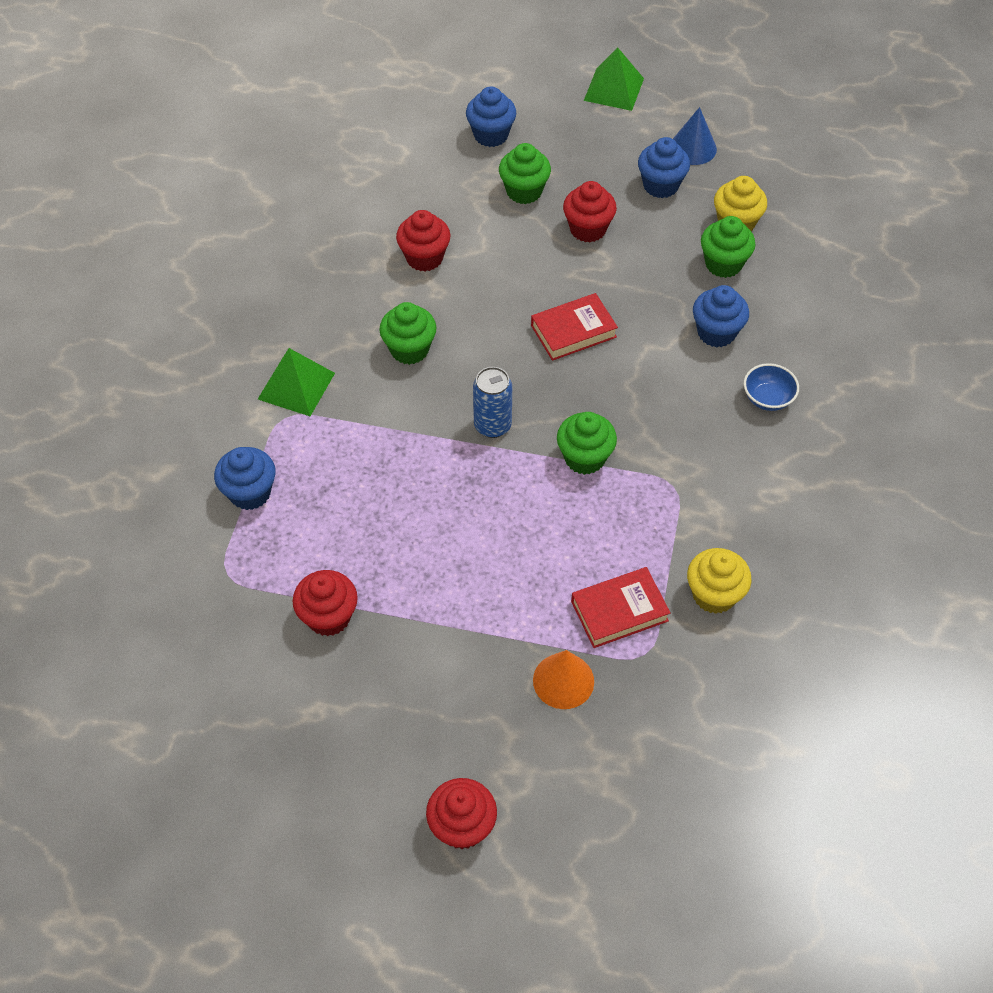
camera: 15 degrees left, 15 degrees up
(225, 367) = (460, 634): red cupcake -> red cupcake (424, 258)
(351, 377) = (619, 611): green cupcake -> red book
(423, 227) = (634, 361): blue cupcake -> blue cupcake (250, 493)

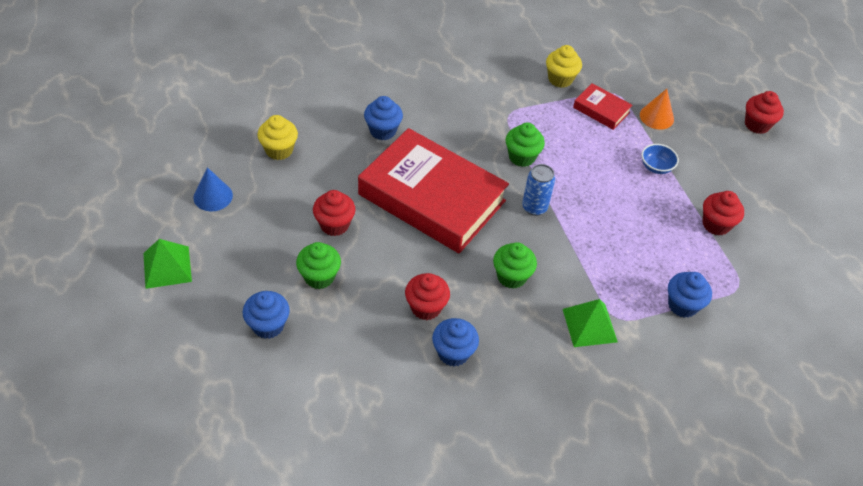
camera: 125 degrees left, 5 degrees down
(573, 331) = (432, 197): red book -> red book, size x2.34
(660, 185) = (264, 201): blue cupcake -> blue cupcake (453, 353)
(723, 264) = (321, 145): green cupcake -> none
(767, 398) = (417, 95): blue bowl -> blue bowl (656, 167)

### INSTRUCTION
Give the count, and only the count, of lines in these records that hold the string "camera".

### YOUR SOLUTION
2